** Data shown follows **

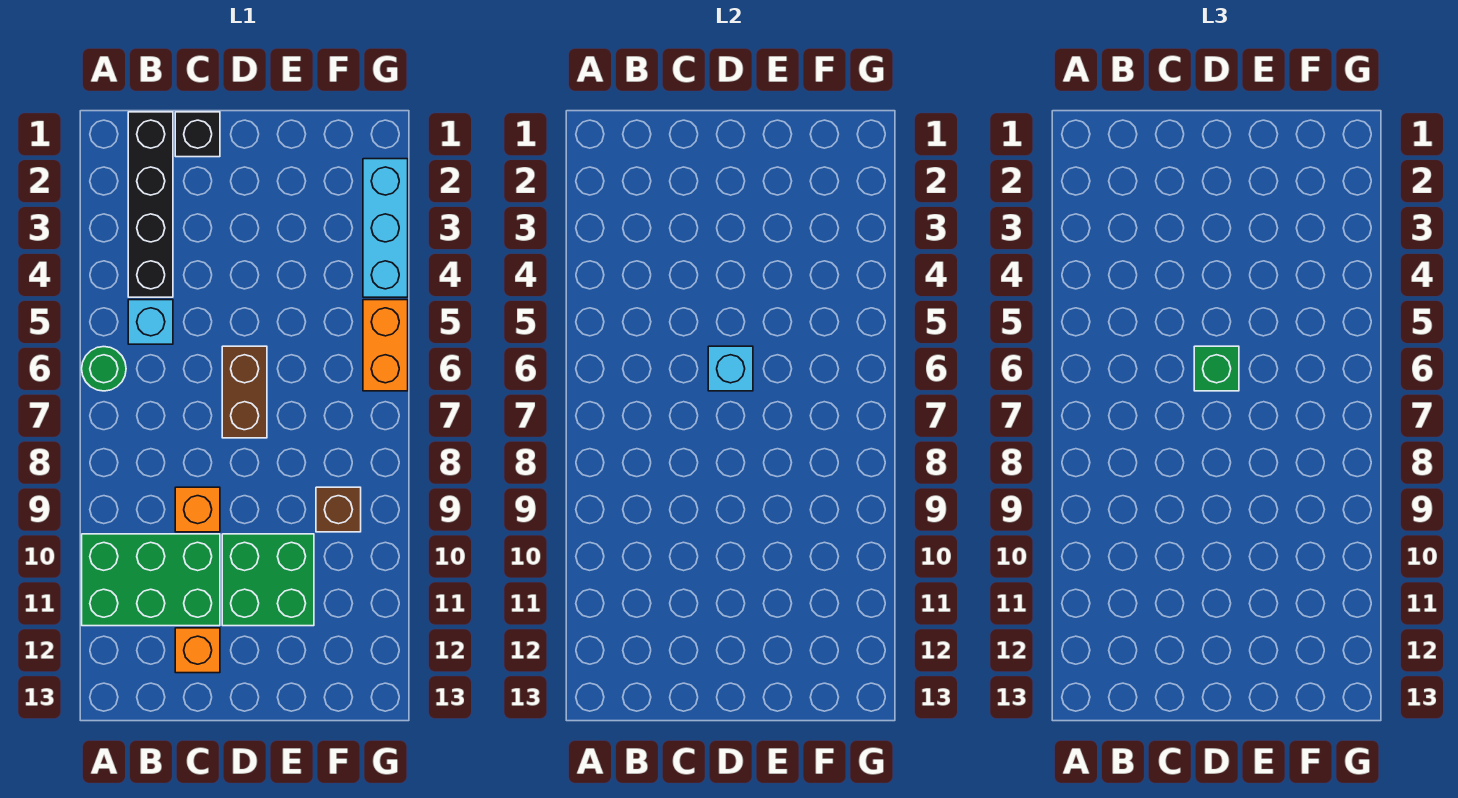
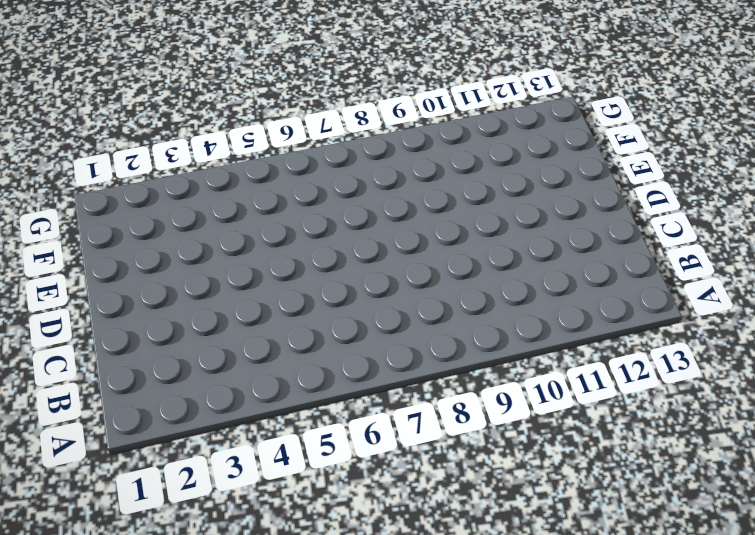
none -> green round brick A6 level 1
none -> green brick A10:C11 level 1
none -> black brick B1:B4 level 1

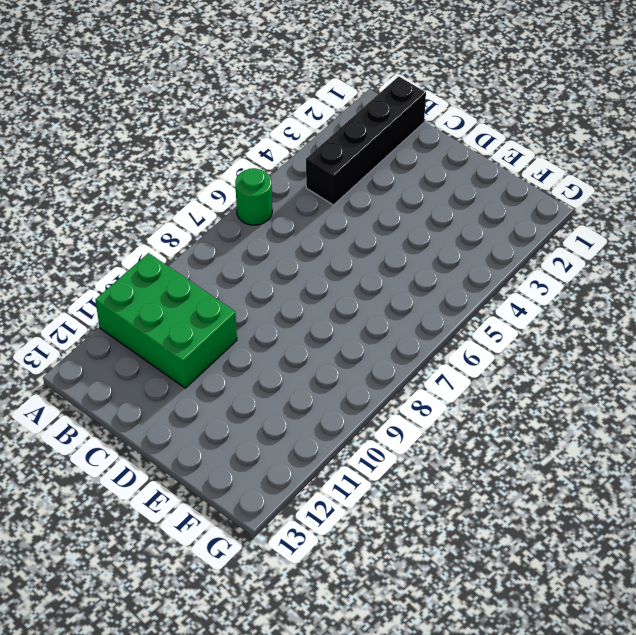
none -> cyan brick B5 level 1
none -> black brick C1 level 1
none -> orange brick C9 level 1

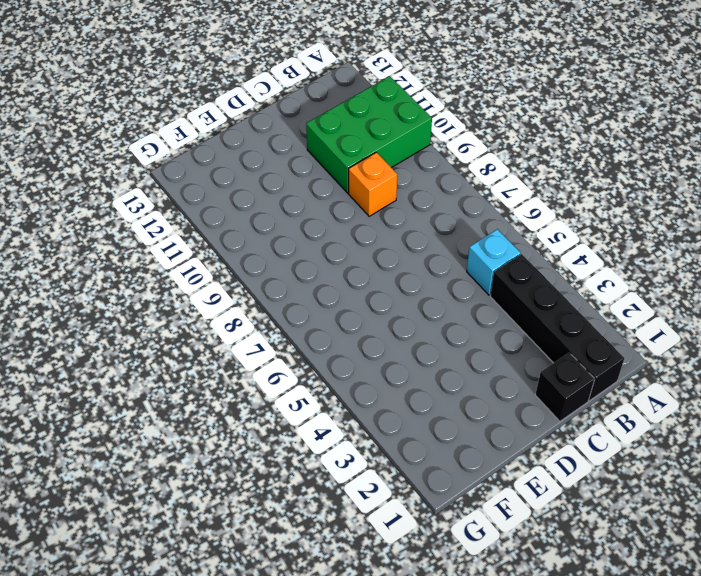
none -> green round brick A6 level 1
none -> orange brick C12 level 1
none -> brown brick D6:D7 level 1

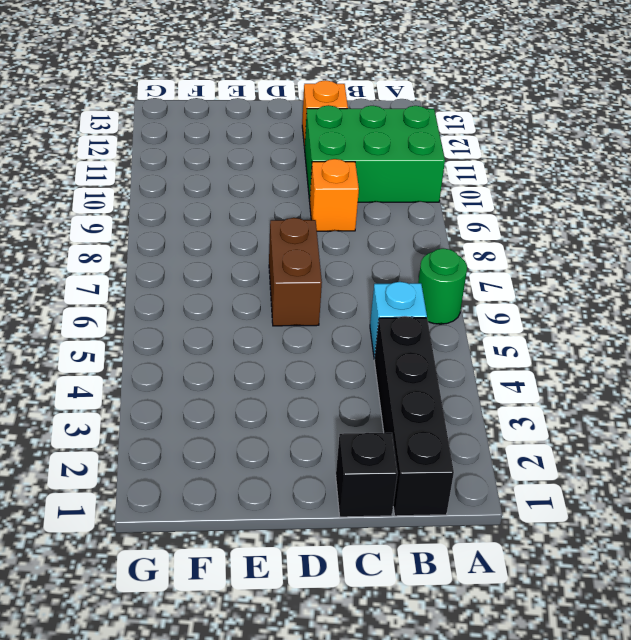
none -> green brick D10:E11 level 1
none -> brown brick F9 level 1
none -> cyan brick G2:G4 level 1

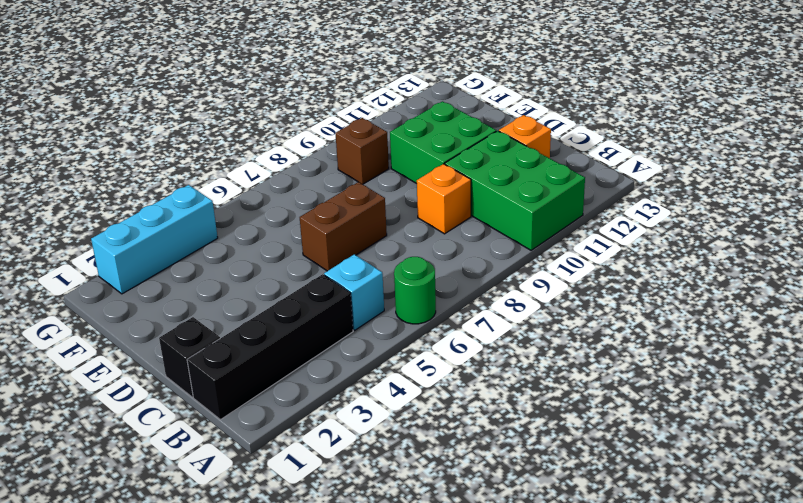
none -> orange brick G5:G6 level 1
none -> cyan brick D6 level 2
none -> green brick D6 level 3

** End of Data shown **
** Data shown follows **

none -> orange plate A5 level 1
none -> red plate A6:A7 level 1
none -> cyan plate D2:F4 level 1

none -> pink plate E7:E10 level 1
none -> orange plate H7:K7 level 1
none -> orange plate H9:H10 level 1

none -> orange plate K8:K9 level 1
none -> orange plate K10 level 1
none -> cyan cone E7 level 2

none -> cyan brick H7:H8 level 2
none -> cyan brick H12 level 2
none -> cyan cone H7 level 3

** End of Data shown **
** Data shown follows **

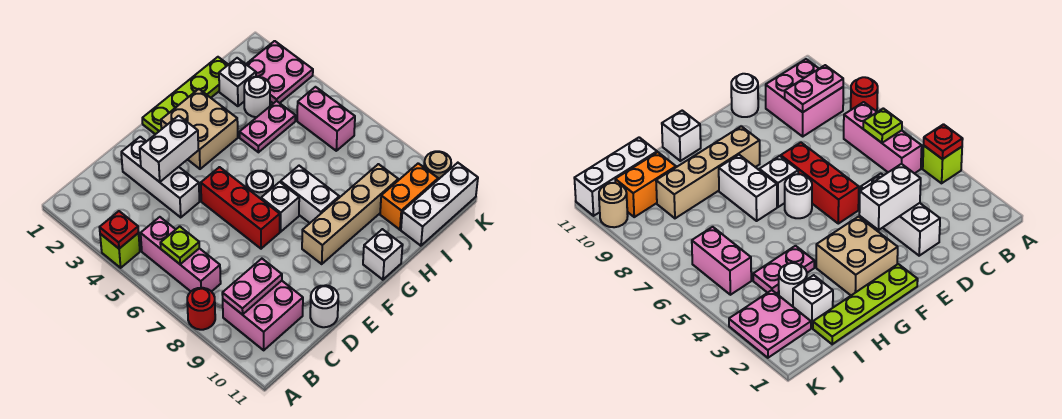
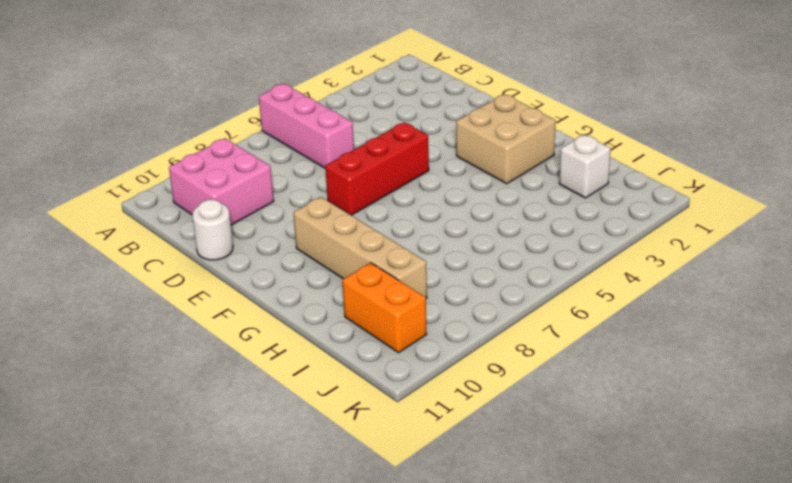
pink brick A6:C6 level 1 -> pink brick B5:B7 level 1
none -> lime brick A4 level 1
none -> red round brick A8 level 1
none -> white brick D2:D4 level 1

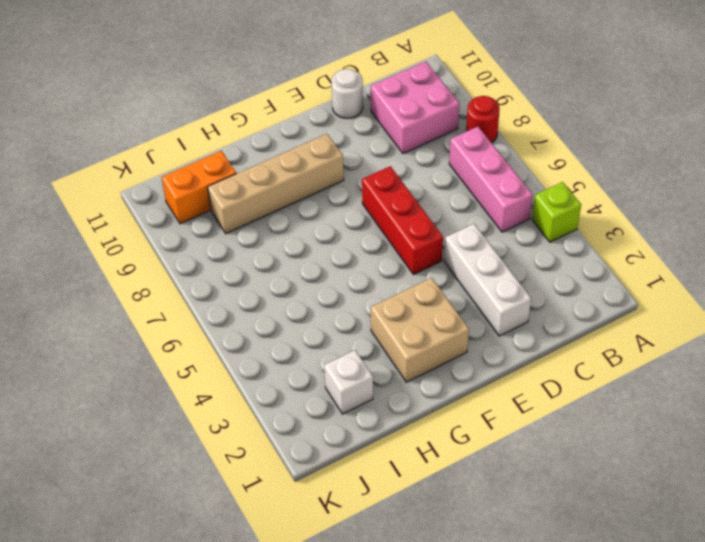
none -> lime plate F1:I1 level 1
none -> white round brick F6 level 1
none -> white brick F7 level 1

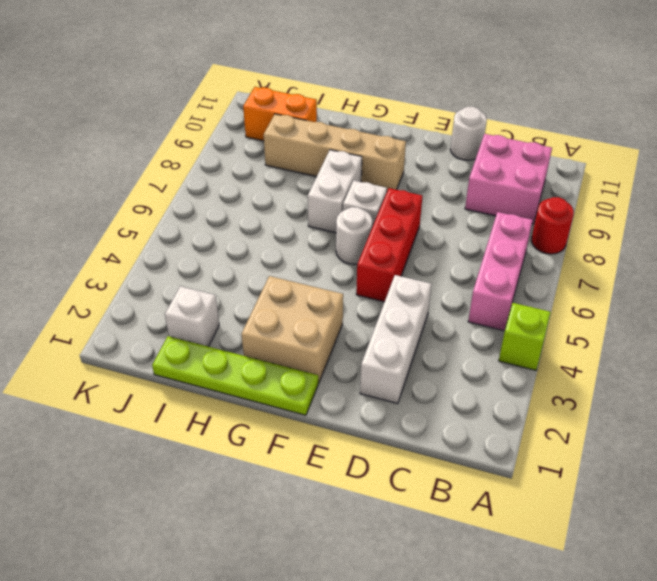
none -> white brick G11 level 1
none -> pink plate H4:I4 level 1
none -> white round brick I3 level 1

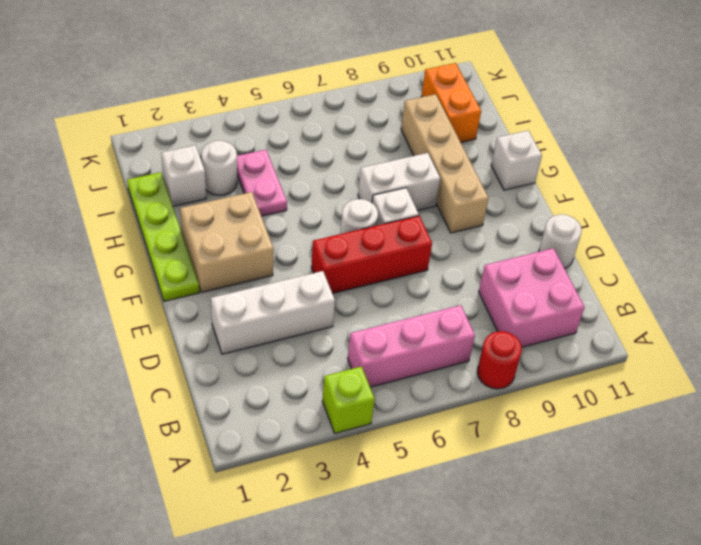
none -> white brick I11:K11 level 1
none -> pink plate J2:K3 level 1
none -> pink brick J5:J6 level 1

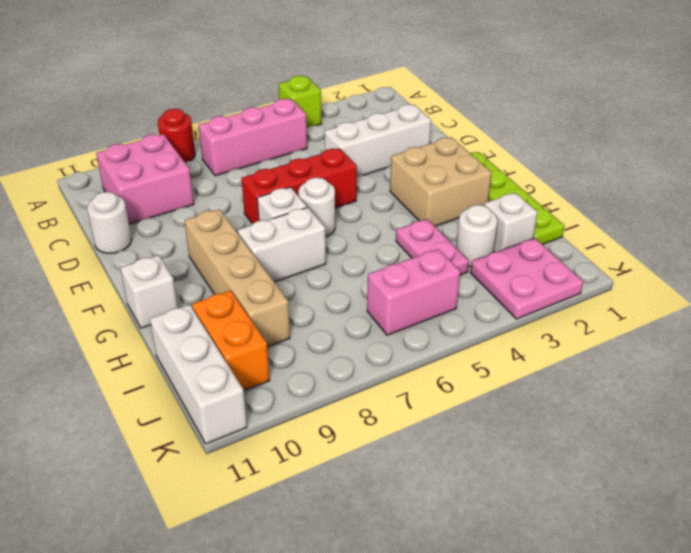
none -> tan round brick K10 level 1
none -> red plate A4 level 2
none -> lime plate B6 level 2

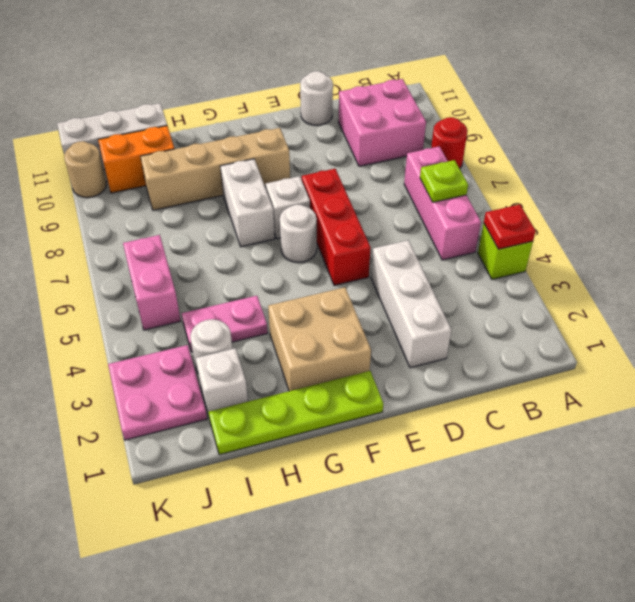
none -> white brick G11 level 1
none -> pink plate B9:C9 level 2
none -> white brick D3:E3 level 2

** End of Data shown **

**Instructions for the task**
Copy only what runs above from the line containing "none -> black brick B1:B4 level 1" through the line containing "none -> green brick D6 level 3", exactly. Leave out the pictures.

**Result of the exercise**
none -> black brick B1:B4 level 1

none -> cyan brick B5 level 1
none -> black brick C1 level 1
none -> orange brick C9 level 1

none -> green round brick A6 level 1
none -> orange brick C12 level 1
none -> brown brick D6:D7 level 1

none -> green brick D10:E11 level 1
none -> brown brick F9 level 1
none -> cyan brick G2:G4 level 1

none -> orange brick G5:G6 level 1
none -> cyan brick D6 level 2
none -> green brick D6 level 3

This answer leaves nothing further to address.